**PROBLEM**
Go through the material and return every line that contains the string "arrow".

**DATASET RECORDS**
= Beginning of Section =

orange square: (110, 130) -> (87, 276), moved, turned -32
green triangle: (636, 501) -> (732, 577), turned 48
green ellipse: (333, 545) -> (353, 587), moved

= End of Section =
= Beginning of Section =

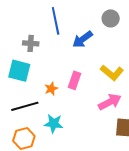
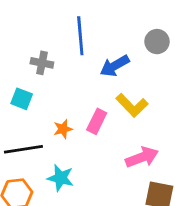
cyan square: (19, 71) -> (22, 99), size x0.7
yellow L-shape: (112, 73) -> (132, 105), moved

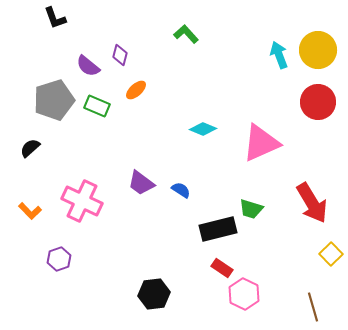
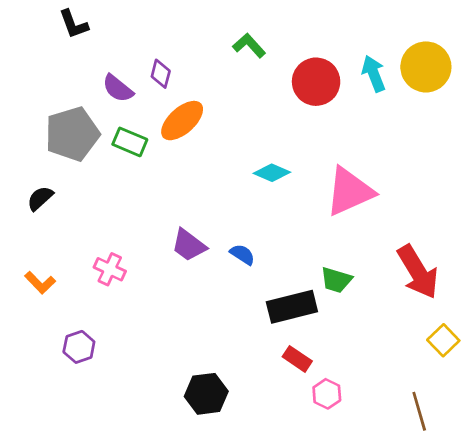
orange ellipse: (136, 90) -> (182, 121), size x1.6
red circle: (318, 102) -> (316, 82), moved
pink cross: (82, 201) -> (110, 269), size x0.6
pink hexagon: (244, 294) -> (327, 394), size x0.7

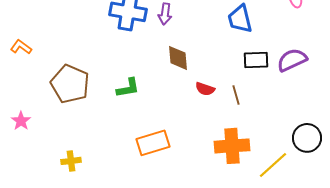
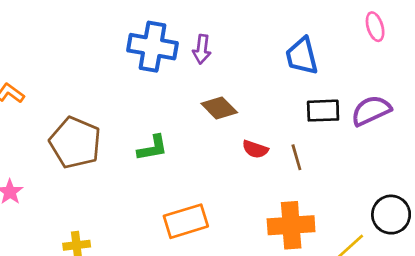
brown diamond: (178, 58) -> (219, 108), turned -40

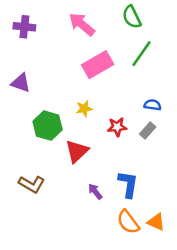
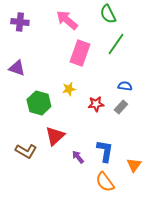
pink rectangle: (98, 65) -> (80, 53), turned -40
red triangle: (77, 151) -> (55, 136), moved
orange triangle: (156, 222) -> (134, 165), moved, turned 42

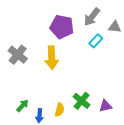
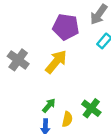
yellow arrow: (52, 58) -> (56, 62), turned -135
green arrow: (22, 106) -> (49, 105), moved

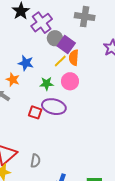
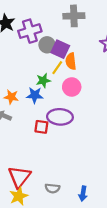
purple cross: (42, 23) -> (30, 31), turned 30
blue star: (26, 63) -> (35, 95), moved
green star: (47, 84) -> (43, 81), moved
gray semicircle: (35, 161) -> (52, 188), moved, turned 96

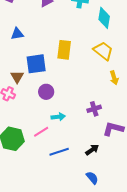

= End of Section =

**RESULT OF THIS EXERCISE**
yellow arrow: (52, 58) -> (56, 62), turned -135
green arrow: (22, 106) -> (49, 105), moved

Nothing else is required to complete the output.